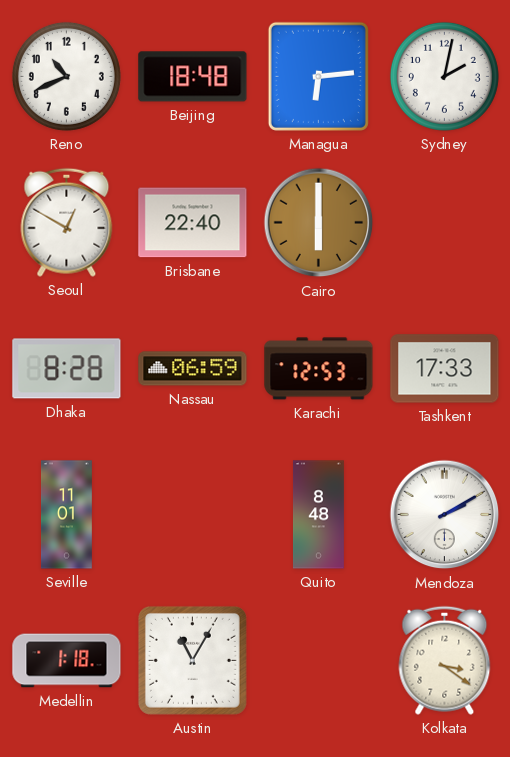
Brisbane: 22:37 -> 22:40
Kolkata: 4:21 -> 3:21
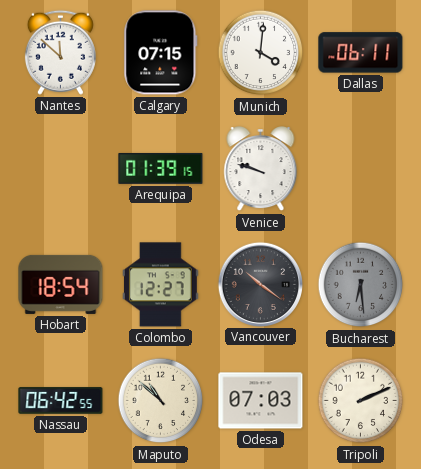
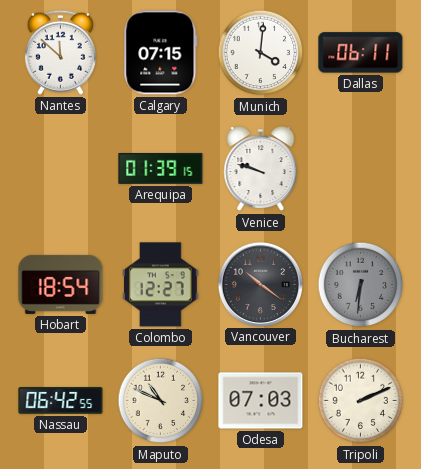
Bucharest: 6:29 -> 6:31
Maputo: 10:52 -> 10:49
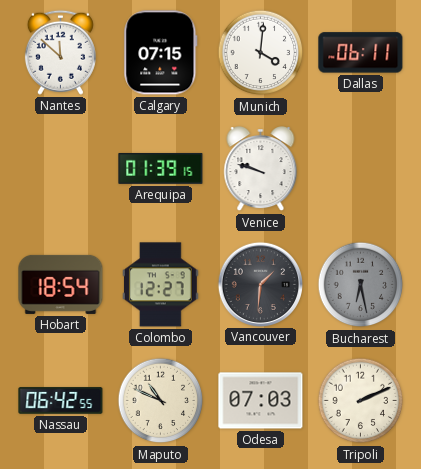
Vancouver: 10:21 -> 1:31
Bucharest: 6:31 -> 6:28
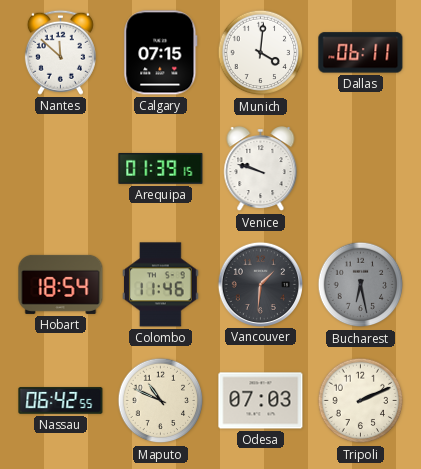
Colombo: 12:27 -> 11:46
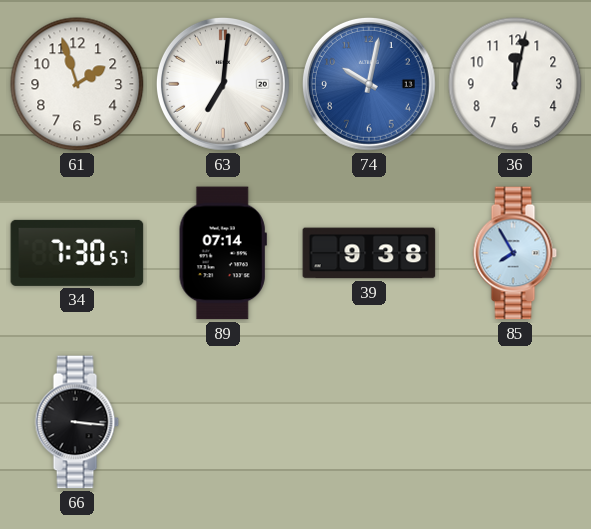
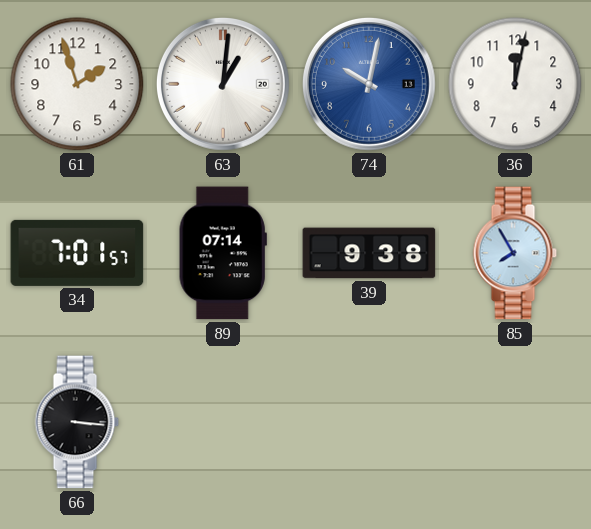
63: 7:01 -> 1:01
34: 7:30 -> 7:01
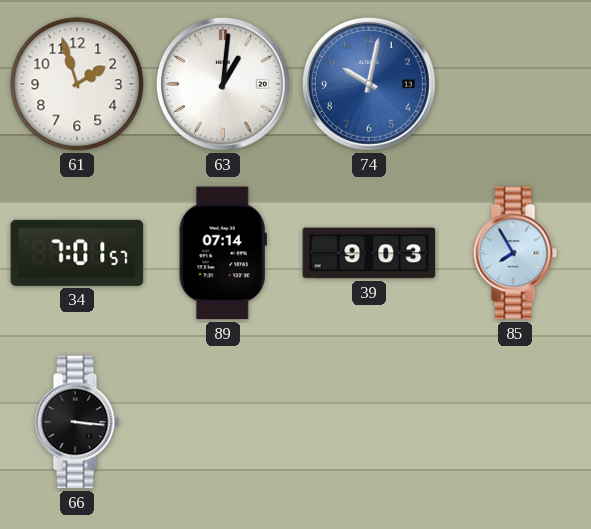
36: 12:02 -> none
39: 9:38 -> 9:03
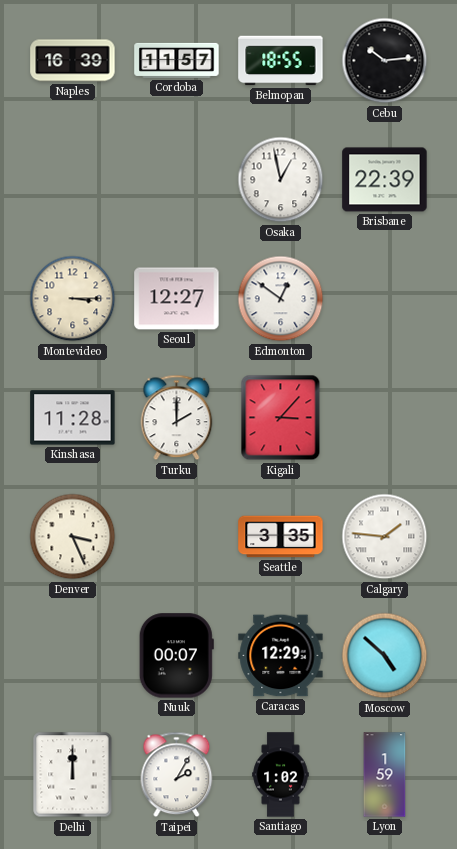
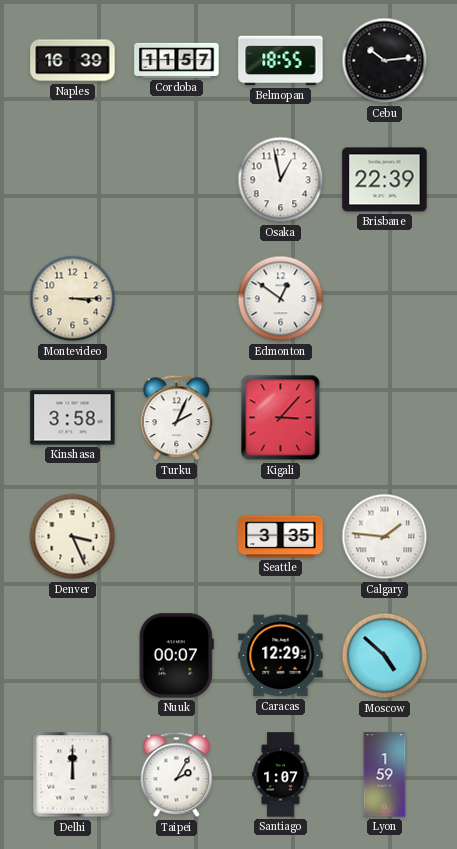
Seoul: 12:27 -> none
Kinshasa: 11:28 -> 3:58
Turku: 2:00 -> 2:04
Santiago: 1:02 -> 1:07
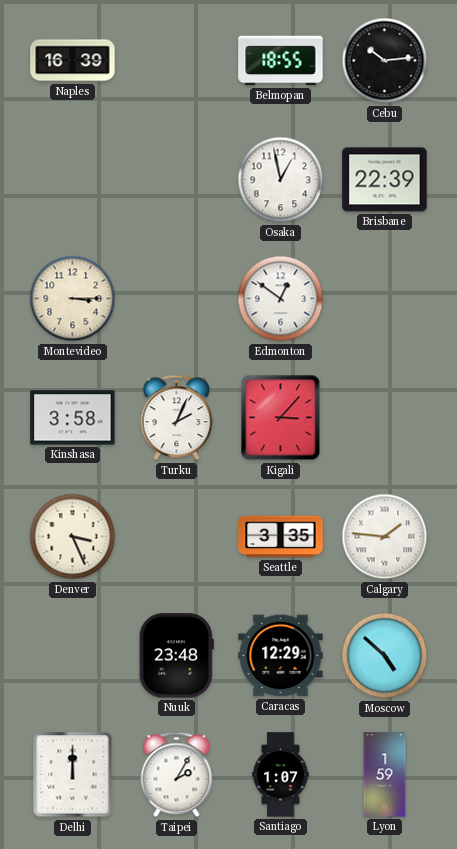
Cordoba: 11:57 -> none
Nuuk: 00:07 -> 23:48
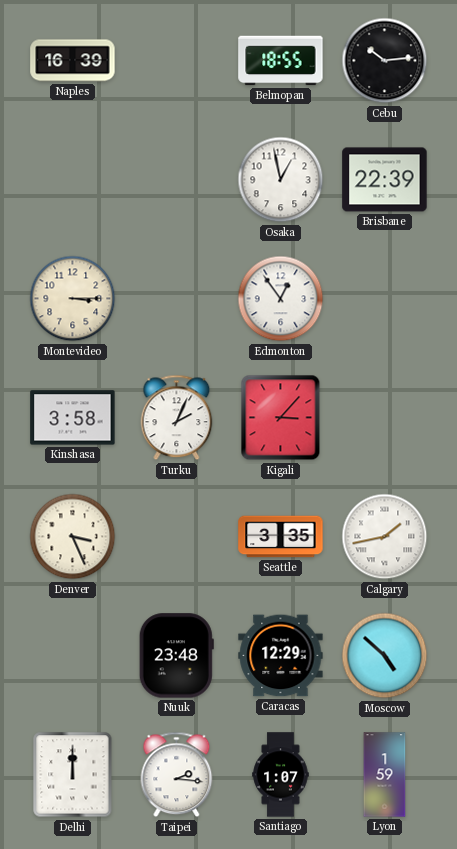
Edmonton: 12:51 -> 12:54
Calgary: 1:46 -> 1:43
Taipei: 2:05 -> 2:16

Problem requirements:
Render every line of the material above as a Markdown table with the columns "Row" and "Entry," numbering the rows in order. Omit blank lines and the lines that mark pictures.

Result below:
| Row | Entry |
|---|---|
| 1 | Brisbane: 22:37 -> 22:40 |
| 2 | Kolkata: 4:21 -> 3:21 |
| 3 | Bucharest: 6:29 -> 6:31 |
| 4 | Maputo: 10:52 -> 10:49 |
| 5 | Vancouver: 10:21 -> 1:31 |
| 6 | Bucharest: 6:31 -> 6:28 |
| 7 | Colombo: 12:27 -> 11:46 |
| 8 | 63: 7:01 -> 1:01 |
| 9 | 34: 7:30 -> 7:01 |
| 10 | 36: 12:02 -> none |
| 11 | 39: 9:38 -> 9:03 |
| 12 | Seoul: 12:27 -> none |
| 13 | Kinshasa: 11:28 -> 3:58 |
| 14 | Turku: 2:00 -> 2:04 |
| 15 | Santiago: 1:02 -> 1:07 |
| 16 | Cordoba: 11:57 -> none |
| 17 | Nuuk: 00:07 -> 23:48 |
| 18 | Edmonton: 12:51 -> 12:54 |
| 19 | Calgary: 1:46 -> 1:43 |
| 20 | Taipei: 2:05 -> 2:16 |